*** PROVIDED DATA
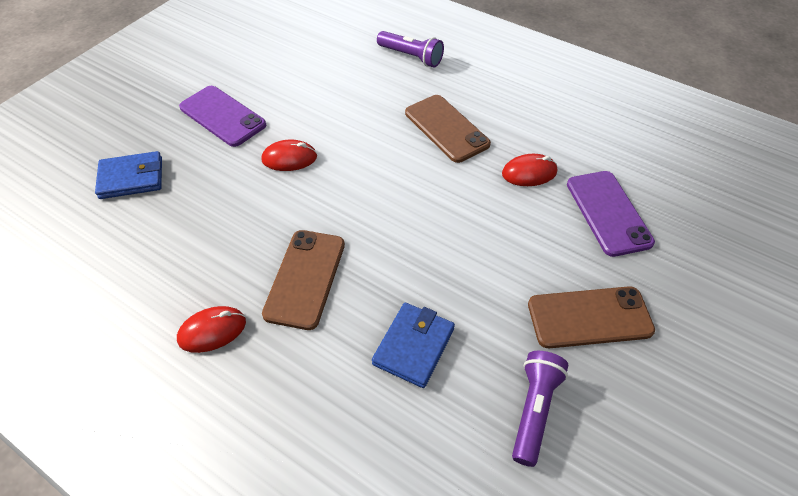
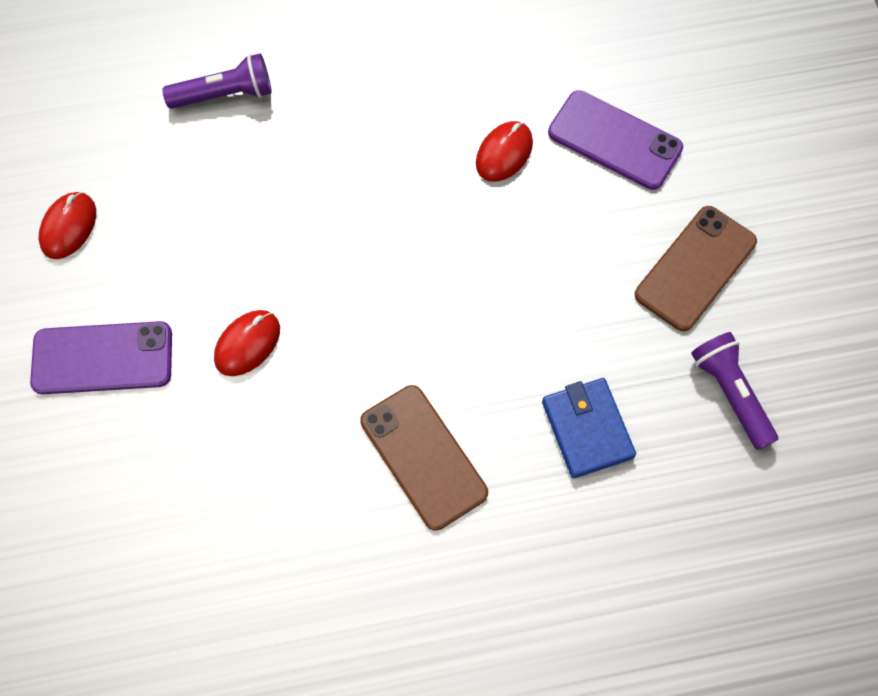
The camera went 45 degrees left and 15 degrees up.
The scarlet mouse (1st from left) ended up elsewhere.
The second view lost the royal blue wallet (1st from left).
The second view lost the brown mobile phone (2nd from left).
******
Find how many lines in the listing hold "view", and reply with that number only.

2